▶ [Aim of the exercise]: Starting from the line that contains "none -> pink car [394,134,439,177]", give back every line through the end of the listing exactly as written and no other line.

▶ [Information supplied]:
++++
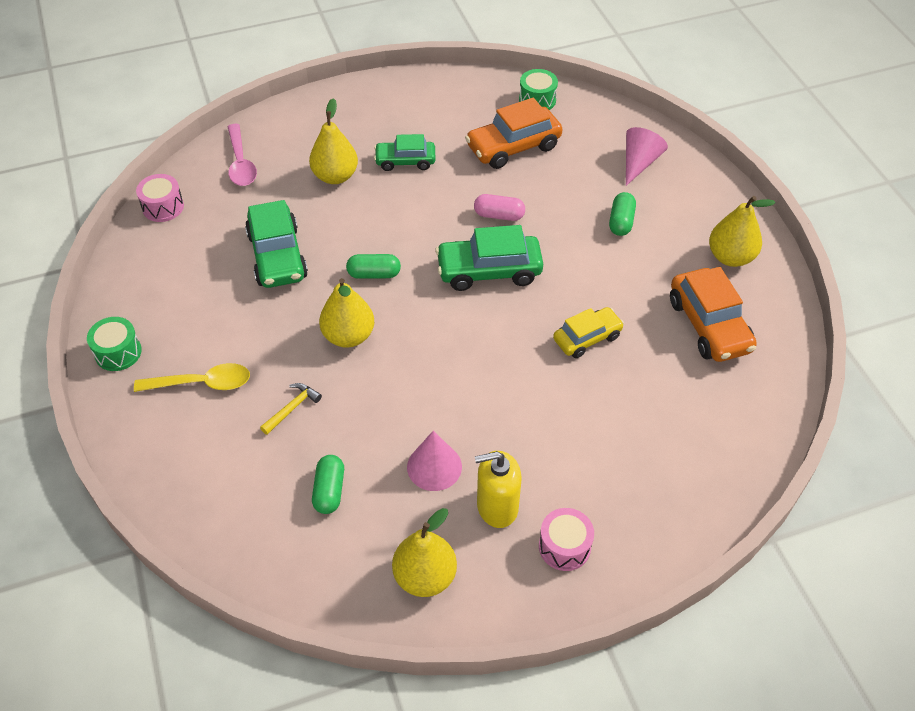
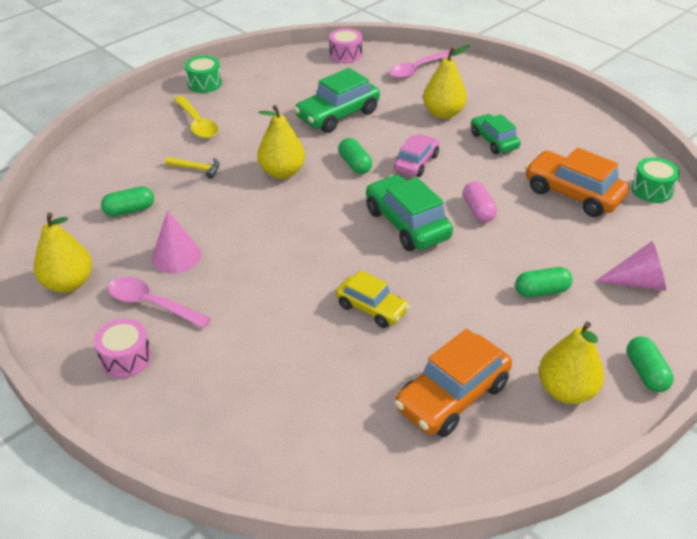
camera: 65 degrees right, 10 degrees down
yellow soap dispenser [475,451,522,528] -> pink spoon [108,277,211,328]
none -> pink car [394,134,439,177]
none -> green capsule [627,336,673,392]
++++
▶ [Result of this task]:
none -> pink car [394,134,439,177]
none -> green capsule [627,336,673,392]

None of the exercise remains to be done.